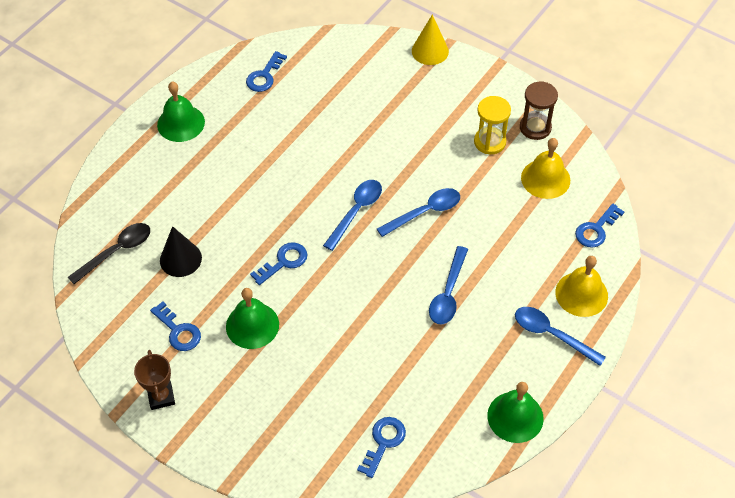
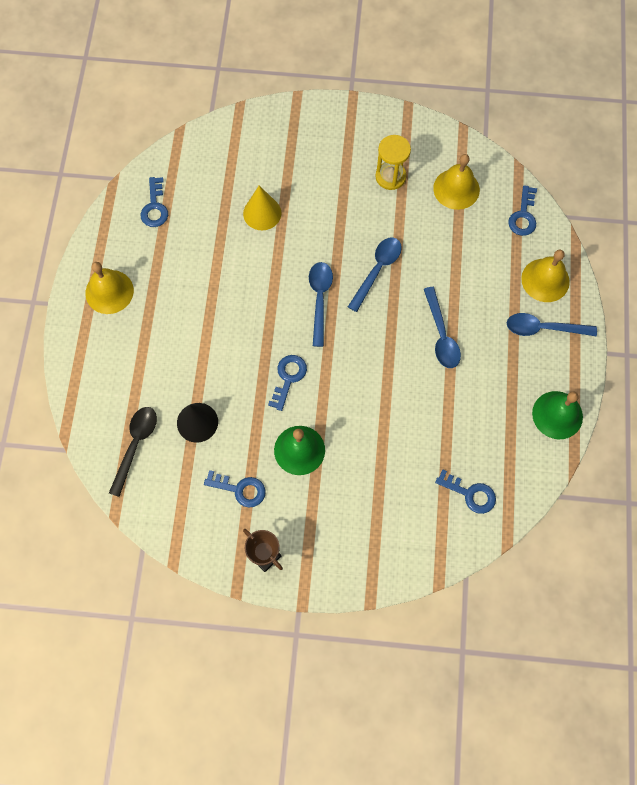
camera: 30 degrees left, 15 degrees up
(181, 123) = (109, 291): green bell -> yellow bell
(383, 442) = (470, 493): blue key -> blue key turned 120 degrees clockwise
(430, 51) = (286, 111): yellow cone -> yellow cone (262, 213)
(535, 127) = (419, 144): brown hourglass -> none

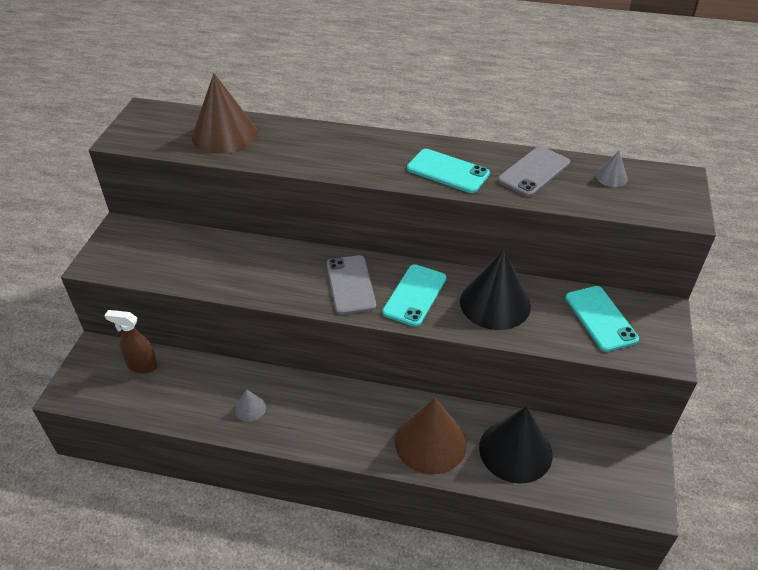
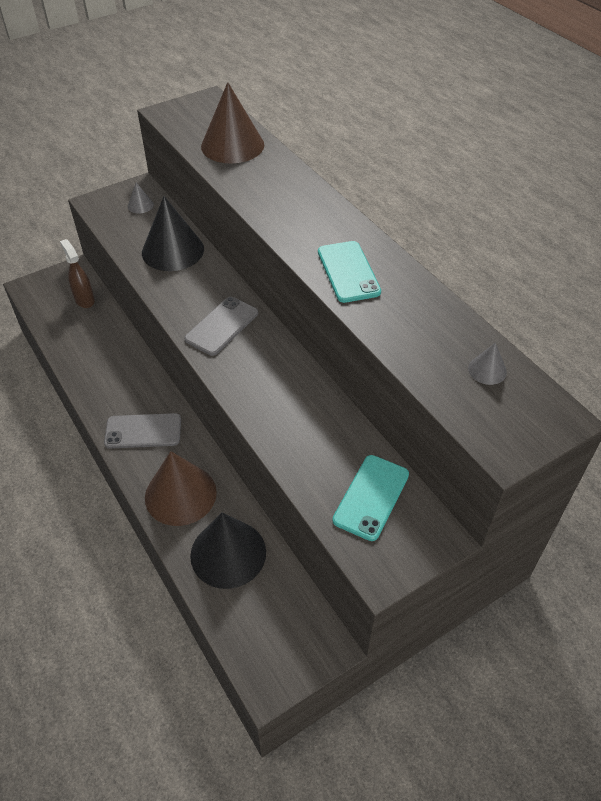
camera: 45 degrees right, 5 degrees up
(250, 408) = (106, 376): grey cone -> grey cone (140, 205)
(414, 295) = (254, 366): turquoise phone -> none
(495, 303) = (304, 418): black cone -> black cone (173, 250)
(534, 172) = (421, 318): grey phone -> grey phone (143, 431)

--

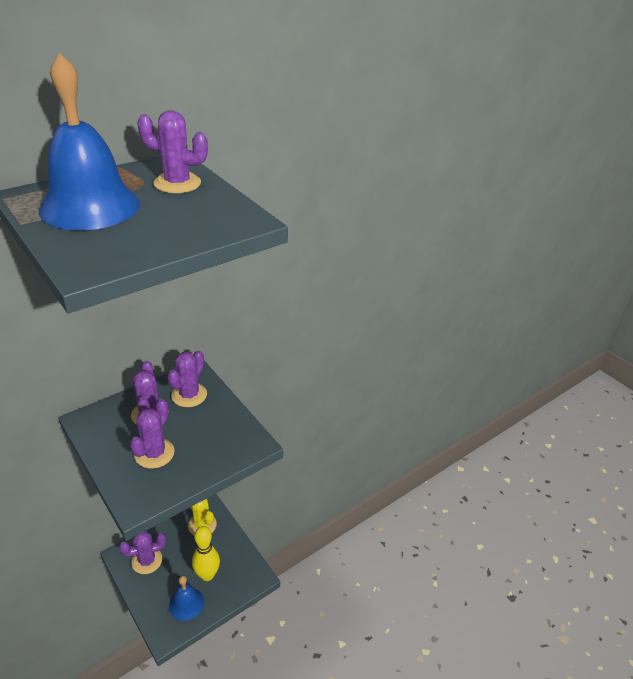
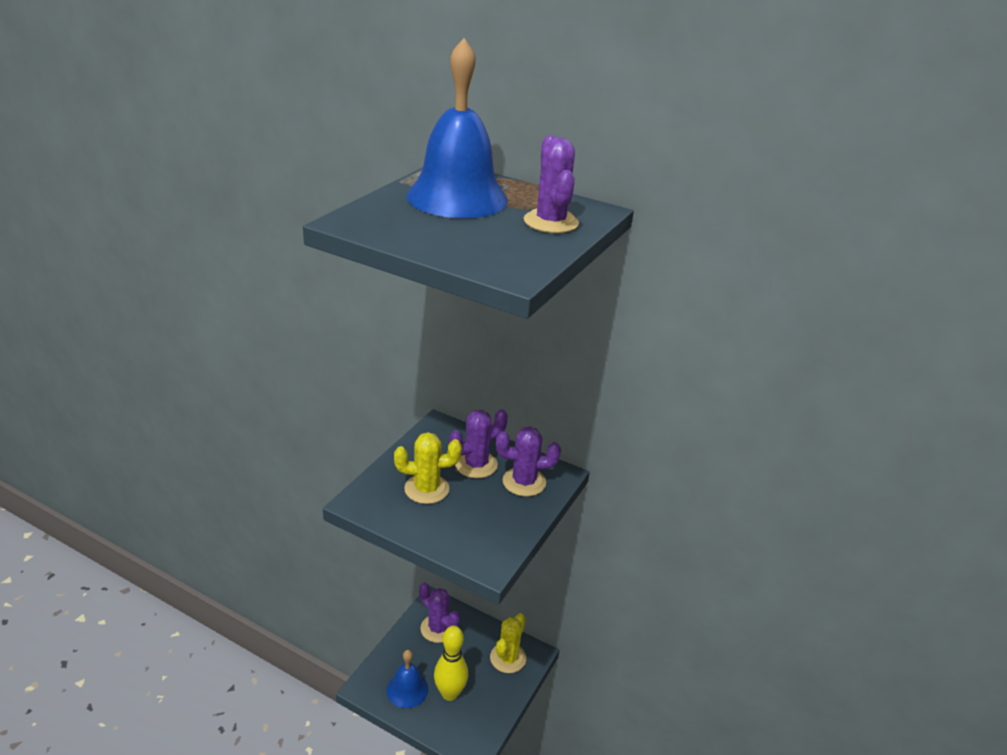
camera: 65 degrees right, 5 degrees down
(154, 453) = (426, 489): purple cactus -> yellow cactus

▶ TO DO
Within the listing above, the stretch from the line with "camera: 30 degrees left, 15 degrees up" down to the line with "(495, 303) = (304, 418): black" is to be given again exactly, end lines included and pictures excluded.

▶ EXERCISE RESPONSE
camera: 30 degrees left, 15 degrees up
(181, 123) = (109, 291): green bell -> yellow bell
(383, 442) = (470, 493): blue key -> blue key turned 120 degrees clockwise
(430, 51) = (286, 111): yellow cone -> yellow cone (262, 213)
(535, 127) = (419, 144): brown hourglass -> none

camera: 45 degrees right, 5 degrees up
(250, 408) = (106, 376): grey cone -> grey cone (140, 205)
(414, 295) = (254, 366): turquoise phone -> none
(495, 303) = (304, 418): black cone -> black cone (173, 250)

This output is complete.